==== Data shown

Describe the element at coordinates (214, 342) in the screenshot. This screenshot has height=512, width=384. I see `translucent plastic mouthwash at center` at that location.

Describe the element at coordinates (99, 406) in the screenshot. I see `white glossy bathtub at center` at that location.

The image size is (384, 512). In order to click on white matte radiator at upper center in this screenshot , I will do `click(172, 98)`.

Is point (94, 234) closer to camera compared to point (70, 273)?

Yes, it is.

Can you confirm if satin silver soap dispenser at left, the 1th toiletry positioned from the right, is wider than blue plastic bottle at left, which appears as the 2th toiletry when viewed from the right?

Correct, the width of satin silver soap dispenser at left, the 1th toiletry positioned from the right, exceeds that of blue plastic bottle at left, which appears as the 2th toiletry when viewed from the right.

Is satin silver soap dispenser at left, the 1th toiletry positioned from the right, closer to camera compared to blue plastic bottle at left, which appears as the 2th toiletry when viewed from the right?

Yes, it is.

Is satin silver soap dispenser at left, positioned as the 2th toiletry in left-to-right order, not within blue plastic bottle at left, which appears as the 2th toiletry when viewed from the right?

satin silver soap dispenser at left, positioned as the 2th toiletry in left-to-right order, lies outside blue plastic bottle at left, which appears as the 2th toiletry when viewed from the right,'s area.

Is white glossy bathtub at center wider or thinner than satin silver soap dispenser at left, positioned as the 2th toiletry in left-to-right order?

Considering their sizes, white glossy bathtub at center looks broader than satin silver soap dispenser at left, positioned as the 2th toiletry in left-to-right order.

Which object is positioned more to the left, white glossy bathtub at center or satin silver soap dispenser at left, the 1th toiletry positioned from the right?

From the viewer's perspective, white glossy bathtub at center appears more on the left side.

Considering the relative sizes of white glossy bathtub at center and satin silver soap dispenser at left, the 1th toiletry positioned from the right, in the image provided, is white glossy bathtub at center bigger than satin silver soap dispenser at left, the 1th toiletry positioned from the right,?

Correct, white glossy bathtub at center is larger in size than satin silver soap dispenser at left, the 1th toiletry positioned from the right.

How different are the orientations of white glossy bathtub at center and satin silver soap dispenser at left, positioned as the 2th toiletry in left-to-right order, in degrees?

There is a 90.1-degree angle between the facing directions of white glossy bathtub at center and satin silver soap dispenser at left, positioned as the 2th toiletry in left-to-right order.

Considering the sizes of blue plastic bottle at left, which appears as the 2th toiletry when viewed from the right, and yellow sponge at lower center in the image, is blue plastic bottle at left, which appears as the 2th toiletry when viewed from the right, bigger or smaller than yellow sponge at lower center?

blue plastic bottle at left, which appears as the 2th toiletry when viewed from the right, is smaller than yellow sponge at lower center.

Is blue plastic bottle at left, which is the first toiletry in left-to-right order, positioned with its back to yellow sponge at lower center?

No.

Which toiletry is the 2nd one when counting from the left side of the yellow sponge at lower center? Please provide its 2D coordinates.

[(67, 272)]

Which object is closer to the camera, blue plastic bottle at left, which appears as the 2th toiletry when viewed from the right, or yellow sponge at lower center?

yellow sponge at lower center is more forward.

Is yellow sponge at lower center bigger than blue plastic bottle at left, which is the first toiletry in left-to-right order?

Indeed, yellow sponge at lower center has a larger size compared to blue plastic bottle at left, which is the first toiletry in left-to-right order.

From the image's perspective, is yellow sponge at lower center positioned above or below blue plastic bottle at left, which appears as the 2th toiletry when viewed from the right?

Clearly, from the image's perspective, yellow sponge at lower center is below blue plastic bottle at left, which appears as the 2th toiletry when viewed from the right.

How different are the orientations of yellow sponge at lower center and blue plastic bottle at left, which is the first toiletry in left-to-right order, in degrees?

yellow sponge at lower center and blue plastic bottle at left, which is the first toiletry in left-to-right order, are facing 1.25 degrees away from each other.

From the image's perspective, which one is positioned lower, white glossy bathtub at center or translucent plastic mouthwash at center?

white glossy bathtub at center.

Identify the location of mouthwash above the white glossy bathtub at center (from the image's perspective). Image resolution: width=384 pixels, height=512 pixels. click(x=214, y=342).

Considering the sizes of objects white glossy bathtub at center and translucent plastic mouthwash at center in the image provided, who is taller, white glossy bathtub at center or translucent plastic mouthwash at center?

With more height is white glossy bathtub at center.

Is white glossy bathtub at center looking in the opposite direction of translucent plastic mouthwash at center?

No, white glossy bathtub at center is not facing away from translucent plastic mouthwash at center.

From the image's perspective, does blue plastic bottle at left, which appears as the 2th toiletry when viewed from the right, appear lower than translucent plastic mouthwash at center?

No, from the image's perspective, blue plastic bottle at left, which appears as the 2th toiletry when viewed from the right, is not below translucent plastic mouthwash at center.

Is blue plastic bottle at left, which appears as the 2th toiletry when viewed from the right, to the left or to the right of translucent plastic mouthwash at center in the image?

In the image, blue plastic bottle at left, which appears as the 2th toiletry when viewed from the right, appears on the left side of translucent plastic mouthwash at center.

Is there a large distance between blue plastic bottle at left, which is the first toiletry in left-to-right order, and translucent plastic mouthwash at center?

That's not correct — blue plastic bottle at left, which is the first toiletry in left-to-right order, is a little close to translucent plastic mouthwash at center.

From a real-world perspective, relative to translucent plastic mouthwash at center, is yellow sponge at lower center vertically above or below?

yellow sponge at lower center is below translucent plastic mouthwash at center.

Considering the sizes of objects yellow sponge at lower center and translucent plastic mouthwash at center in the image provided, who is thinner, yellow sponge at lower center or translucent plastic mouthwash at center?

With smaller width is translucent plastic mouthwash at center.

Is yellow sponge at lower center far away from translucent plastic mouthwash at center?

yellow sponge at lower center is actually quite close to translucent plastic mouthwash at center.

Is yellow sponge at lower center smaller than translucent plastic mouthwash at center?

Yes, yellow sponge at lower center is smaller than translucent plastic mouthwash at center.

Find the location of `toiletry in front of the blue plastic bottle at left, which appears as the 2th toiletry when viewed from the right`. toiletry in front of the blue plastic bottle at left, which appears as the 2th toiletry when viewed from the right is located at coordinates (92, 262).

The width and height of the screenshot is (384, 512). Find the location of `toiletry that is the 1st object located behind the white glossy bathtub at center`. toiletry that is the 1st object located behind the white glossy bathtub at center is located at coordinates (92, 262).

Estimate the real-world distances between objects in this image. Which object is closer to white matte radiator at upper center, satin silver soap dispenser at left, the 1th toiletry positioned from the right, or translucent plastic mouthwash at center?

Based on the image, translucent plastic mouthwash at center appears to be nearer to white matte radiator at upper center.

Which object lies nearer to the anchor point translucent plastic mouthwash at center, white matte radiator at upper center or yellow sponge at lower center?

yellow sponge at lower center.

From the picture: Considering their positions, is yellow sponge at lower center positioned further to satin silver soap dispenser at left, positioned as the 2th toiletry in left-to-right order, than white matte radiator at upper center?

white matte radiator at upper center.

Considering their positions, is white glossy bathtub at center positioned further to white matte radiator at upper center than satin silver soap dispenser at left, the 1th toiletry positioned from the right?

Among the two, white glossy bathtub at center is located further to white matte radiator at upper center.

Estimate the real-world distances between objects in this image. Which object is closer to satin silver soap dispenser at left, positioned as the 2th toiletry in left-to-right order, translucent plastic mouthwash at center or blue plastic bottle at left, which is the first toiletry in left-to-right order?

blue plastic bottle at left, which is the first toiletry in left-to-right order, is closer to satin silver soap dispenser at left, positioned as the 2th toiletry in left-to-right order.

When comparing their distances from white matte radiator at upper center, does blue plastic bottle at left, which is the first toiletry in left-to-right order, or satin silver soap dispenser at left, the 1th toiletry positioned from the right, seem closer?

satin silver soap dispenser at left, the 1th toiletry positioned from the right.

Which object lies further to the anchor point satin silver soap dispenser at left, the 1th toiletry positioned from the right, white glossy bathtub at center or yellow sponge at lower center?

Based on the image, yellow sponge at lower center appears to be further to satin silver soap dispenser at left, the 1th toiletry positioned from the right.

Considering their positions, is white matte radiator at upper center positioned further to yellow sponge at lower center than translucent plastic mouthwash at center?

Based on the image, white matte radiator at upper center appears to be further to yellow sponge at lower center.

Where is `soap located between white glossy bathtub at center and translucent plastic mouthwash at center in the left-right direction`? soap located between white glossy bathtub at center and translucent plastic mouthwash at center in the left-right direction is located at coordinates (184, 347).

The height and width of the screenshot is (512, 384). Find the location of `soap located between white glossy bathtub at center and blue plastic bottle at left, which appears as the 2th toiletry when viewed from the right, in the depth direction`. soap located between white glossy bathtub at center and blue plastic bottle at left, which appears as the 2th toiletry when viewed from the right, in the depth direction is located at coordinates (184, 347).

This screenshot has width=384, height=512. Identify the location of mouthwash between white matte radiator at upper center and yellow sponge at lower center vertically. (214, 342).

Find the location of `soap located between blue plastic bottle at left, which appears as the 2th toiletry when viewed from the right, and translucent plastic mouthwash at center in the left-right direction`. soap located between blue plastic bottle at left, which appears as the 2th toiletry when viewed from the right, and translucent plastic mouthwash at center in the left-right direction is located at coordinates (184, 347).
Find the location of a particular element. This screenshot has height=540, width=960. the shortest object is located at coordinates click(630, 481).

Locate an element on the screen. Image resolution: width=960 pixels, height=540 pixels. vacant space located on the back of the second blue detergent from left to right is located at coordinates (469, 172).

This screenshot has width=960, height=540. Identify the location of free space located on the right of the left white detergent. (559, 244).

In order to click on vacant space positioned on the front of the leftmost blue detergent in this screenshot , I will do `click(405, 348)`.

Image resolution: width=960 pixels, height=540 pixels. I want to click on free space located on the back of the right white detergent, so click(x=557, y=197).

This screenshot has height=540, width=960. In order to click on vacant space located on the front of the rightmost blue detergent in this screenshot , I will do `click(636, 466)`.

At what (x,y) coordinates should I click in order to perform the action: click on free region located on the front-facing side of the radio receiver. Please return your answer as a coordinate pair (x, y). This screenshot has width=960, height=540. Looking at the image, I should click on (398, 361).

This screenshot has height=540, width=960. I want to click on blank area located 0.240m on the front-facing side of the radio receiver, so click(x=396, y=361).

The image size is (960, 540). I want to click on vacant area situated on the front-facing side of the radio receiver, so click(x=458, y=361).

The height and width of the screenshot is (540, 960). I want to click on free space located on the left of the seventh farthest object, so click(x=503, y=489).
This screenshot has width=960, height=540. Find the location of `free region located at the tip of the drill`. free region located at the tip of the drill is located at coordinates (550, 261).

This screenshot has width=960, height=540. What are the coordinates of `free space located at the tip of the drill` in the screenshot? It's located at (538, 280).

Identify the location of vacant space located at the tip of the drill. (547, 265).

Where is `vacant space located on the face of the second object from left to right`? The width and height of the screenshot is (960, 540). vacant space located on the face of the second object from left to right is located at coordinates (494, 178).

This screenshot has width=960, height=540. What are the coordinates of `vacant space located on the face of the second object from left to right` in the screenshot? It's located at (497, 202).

========

Your instructions: Copy word for word the lines in the entries above, from the line containing "yellow sponge at lower center is below translucent" through the line containing "right is located at coordinates (92, 262).", both included.

Output for this task:
yellow sponge at lower center is below translucent plastic mouthwash at center.

Considering the sizes of objects yellow sponge at lower center and translucent plastic mouthwash at center in the image provided, who is thinner, yellow sponge at lower center or translucent plastic mouthwash at center?

With smaller width is translucent plastic mouthwash at center.

Is yellow sponge at lower center far away from translucent plastic mouthwash at center?

yellow sponge at lower center is actually quite close to translucent plastic mouthwash at center.

Is yellow sponge at lower center smaller than translucent plastic mouthwash at center?

Yes, yellow sponge at lower center is smaller than translucent plastic mouthwash at center.

Find the location of `toiletry in front of the blue plastic bottle at left, which appears as the 2th toiletry when viewed from the right`. toiletry in front of the blue plastic bottle at left, which appears as the 2th toiletry when viewed from the right is located at coordinates (92, 262).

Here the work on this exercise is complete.